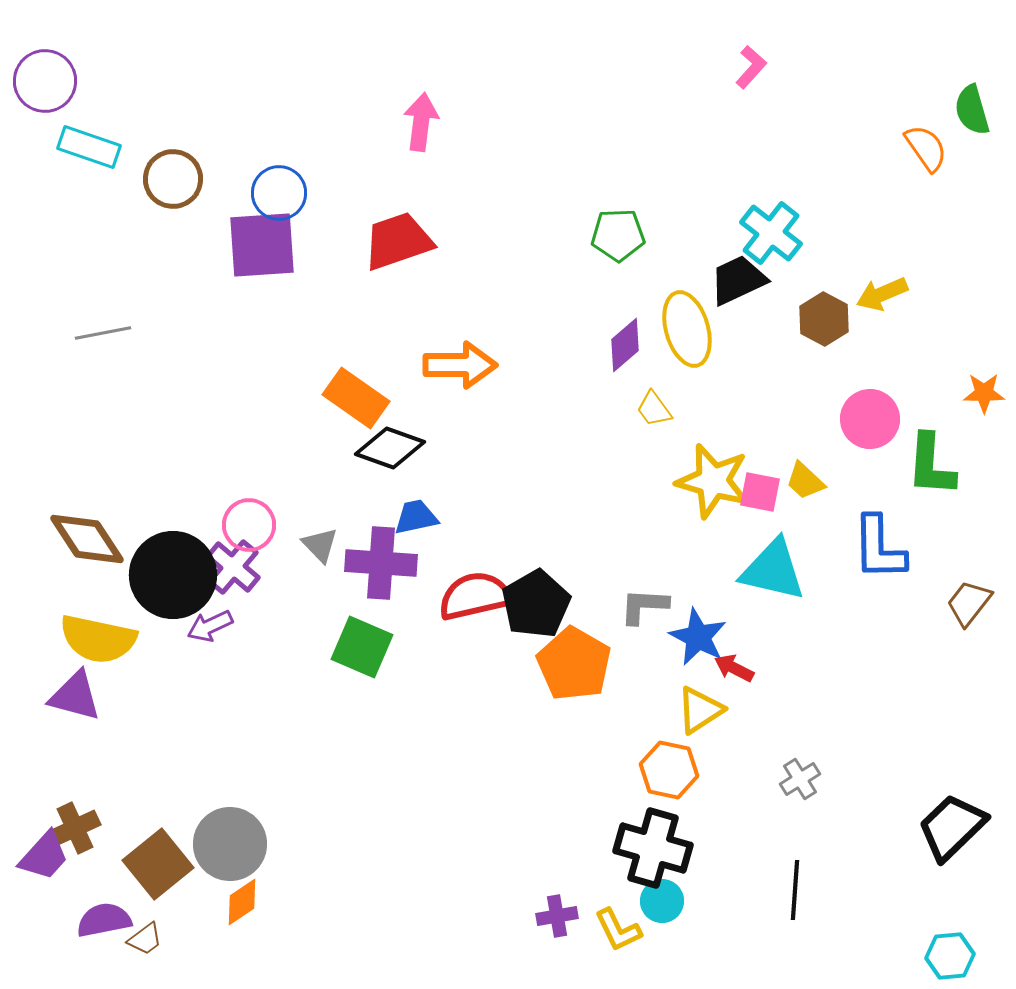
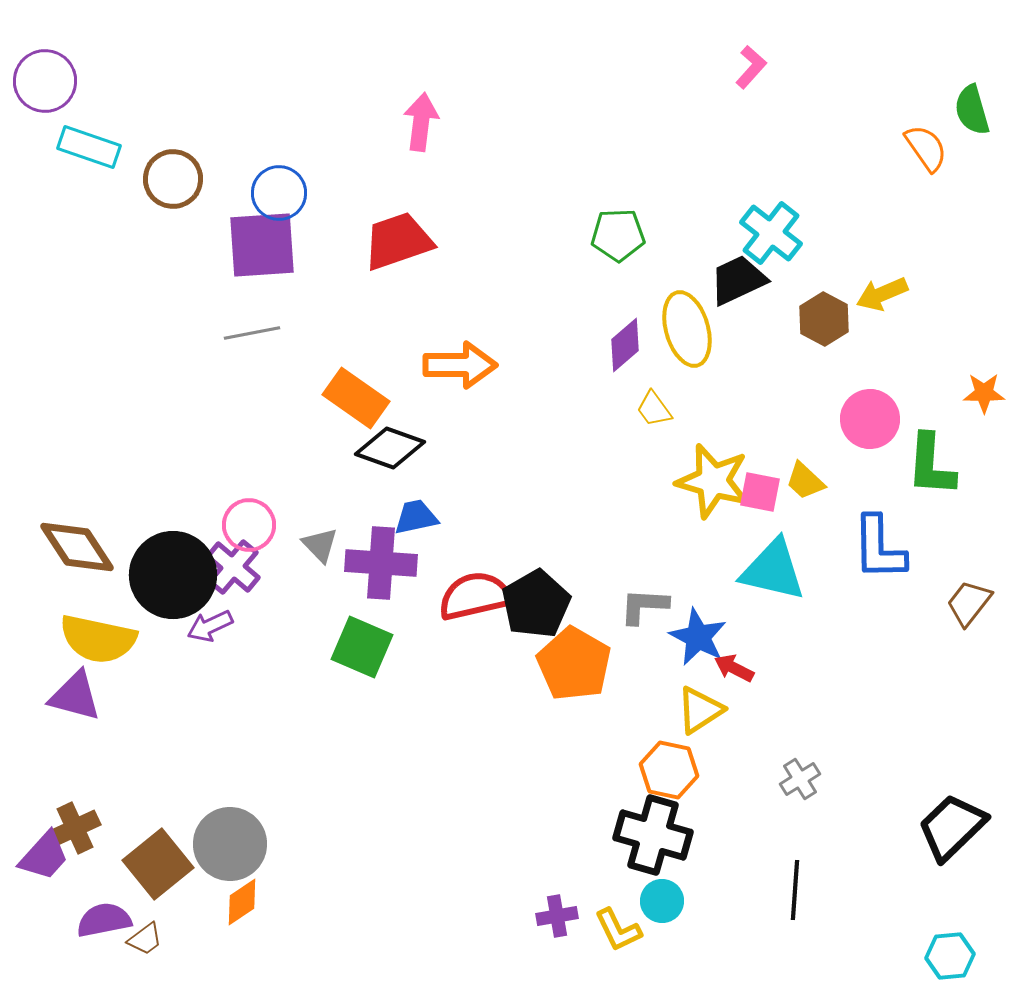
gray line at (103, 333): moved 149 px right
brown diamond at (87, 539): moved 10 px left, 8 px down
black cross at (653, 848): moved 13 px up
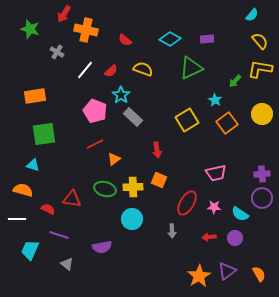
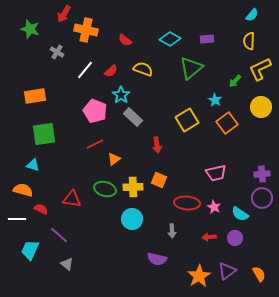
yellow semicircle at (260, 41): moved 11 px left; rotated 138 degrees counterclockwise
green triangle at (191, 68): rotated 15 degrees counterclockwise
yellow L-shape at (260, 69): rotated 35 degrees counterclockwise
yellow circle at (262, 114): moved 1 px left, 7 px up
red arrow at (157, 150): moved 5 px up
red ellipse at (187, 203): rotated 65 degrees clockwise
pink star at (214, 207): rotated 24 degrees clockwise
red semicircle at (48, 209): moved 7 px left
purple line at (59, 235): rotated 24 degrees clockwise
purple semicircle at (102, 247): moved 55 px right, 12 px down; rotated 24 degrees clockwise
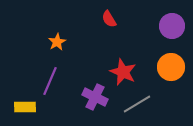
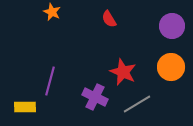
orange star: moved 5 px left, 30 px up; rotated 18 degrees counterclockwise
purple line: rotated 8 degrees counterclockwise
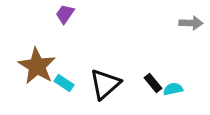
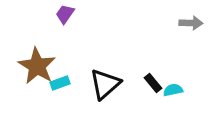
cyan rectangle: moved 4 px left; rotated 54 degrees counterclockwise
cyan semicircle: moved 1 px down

*****

[TASK GOAL]:
Please state how many lines in the listing above hold the string "semicircle", and nothing more.

[COMPLETED EXERCISE]:
4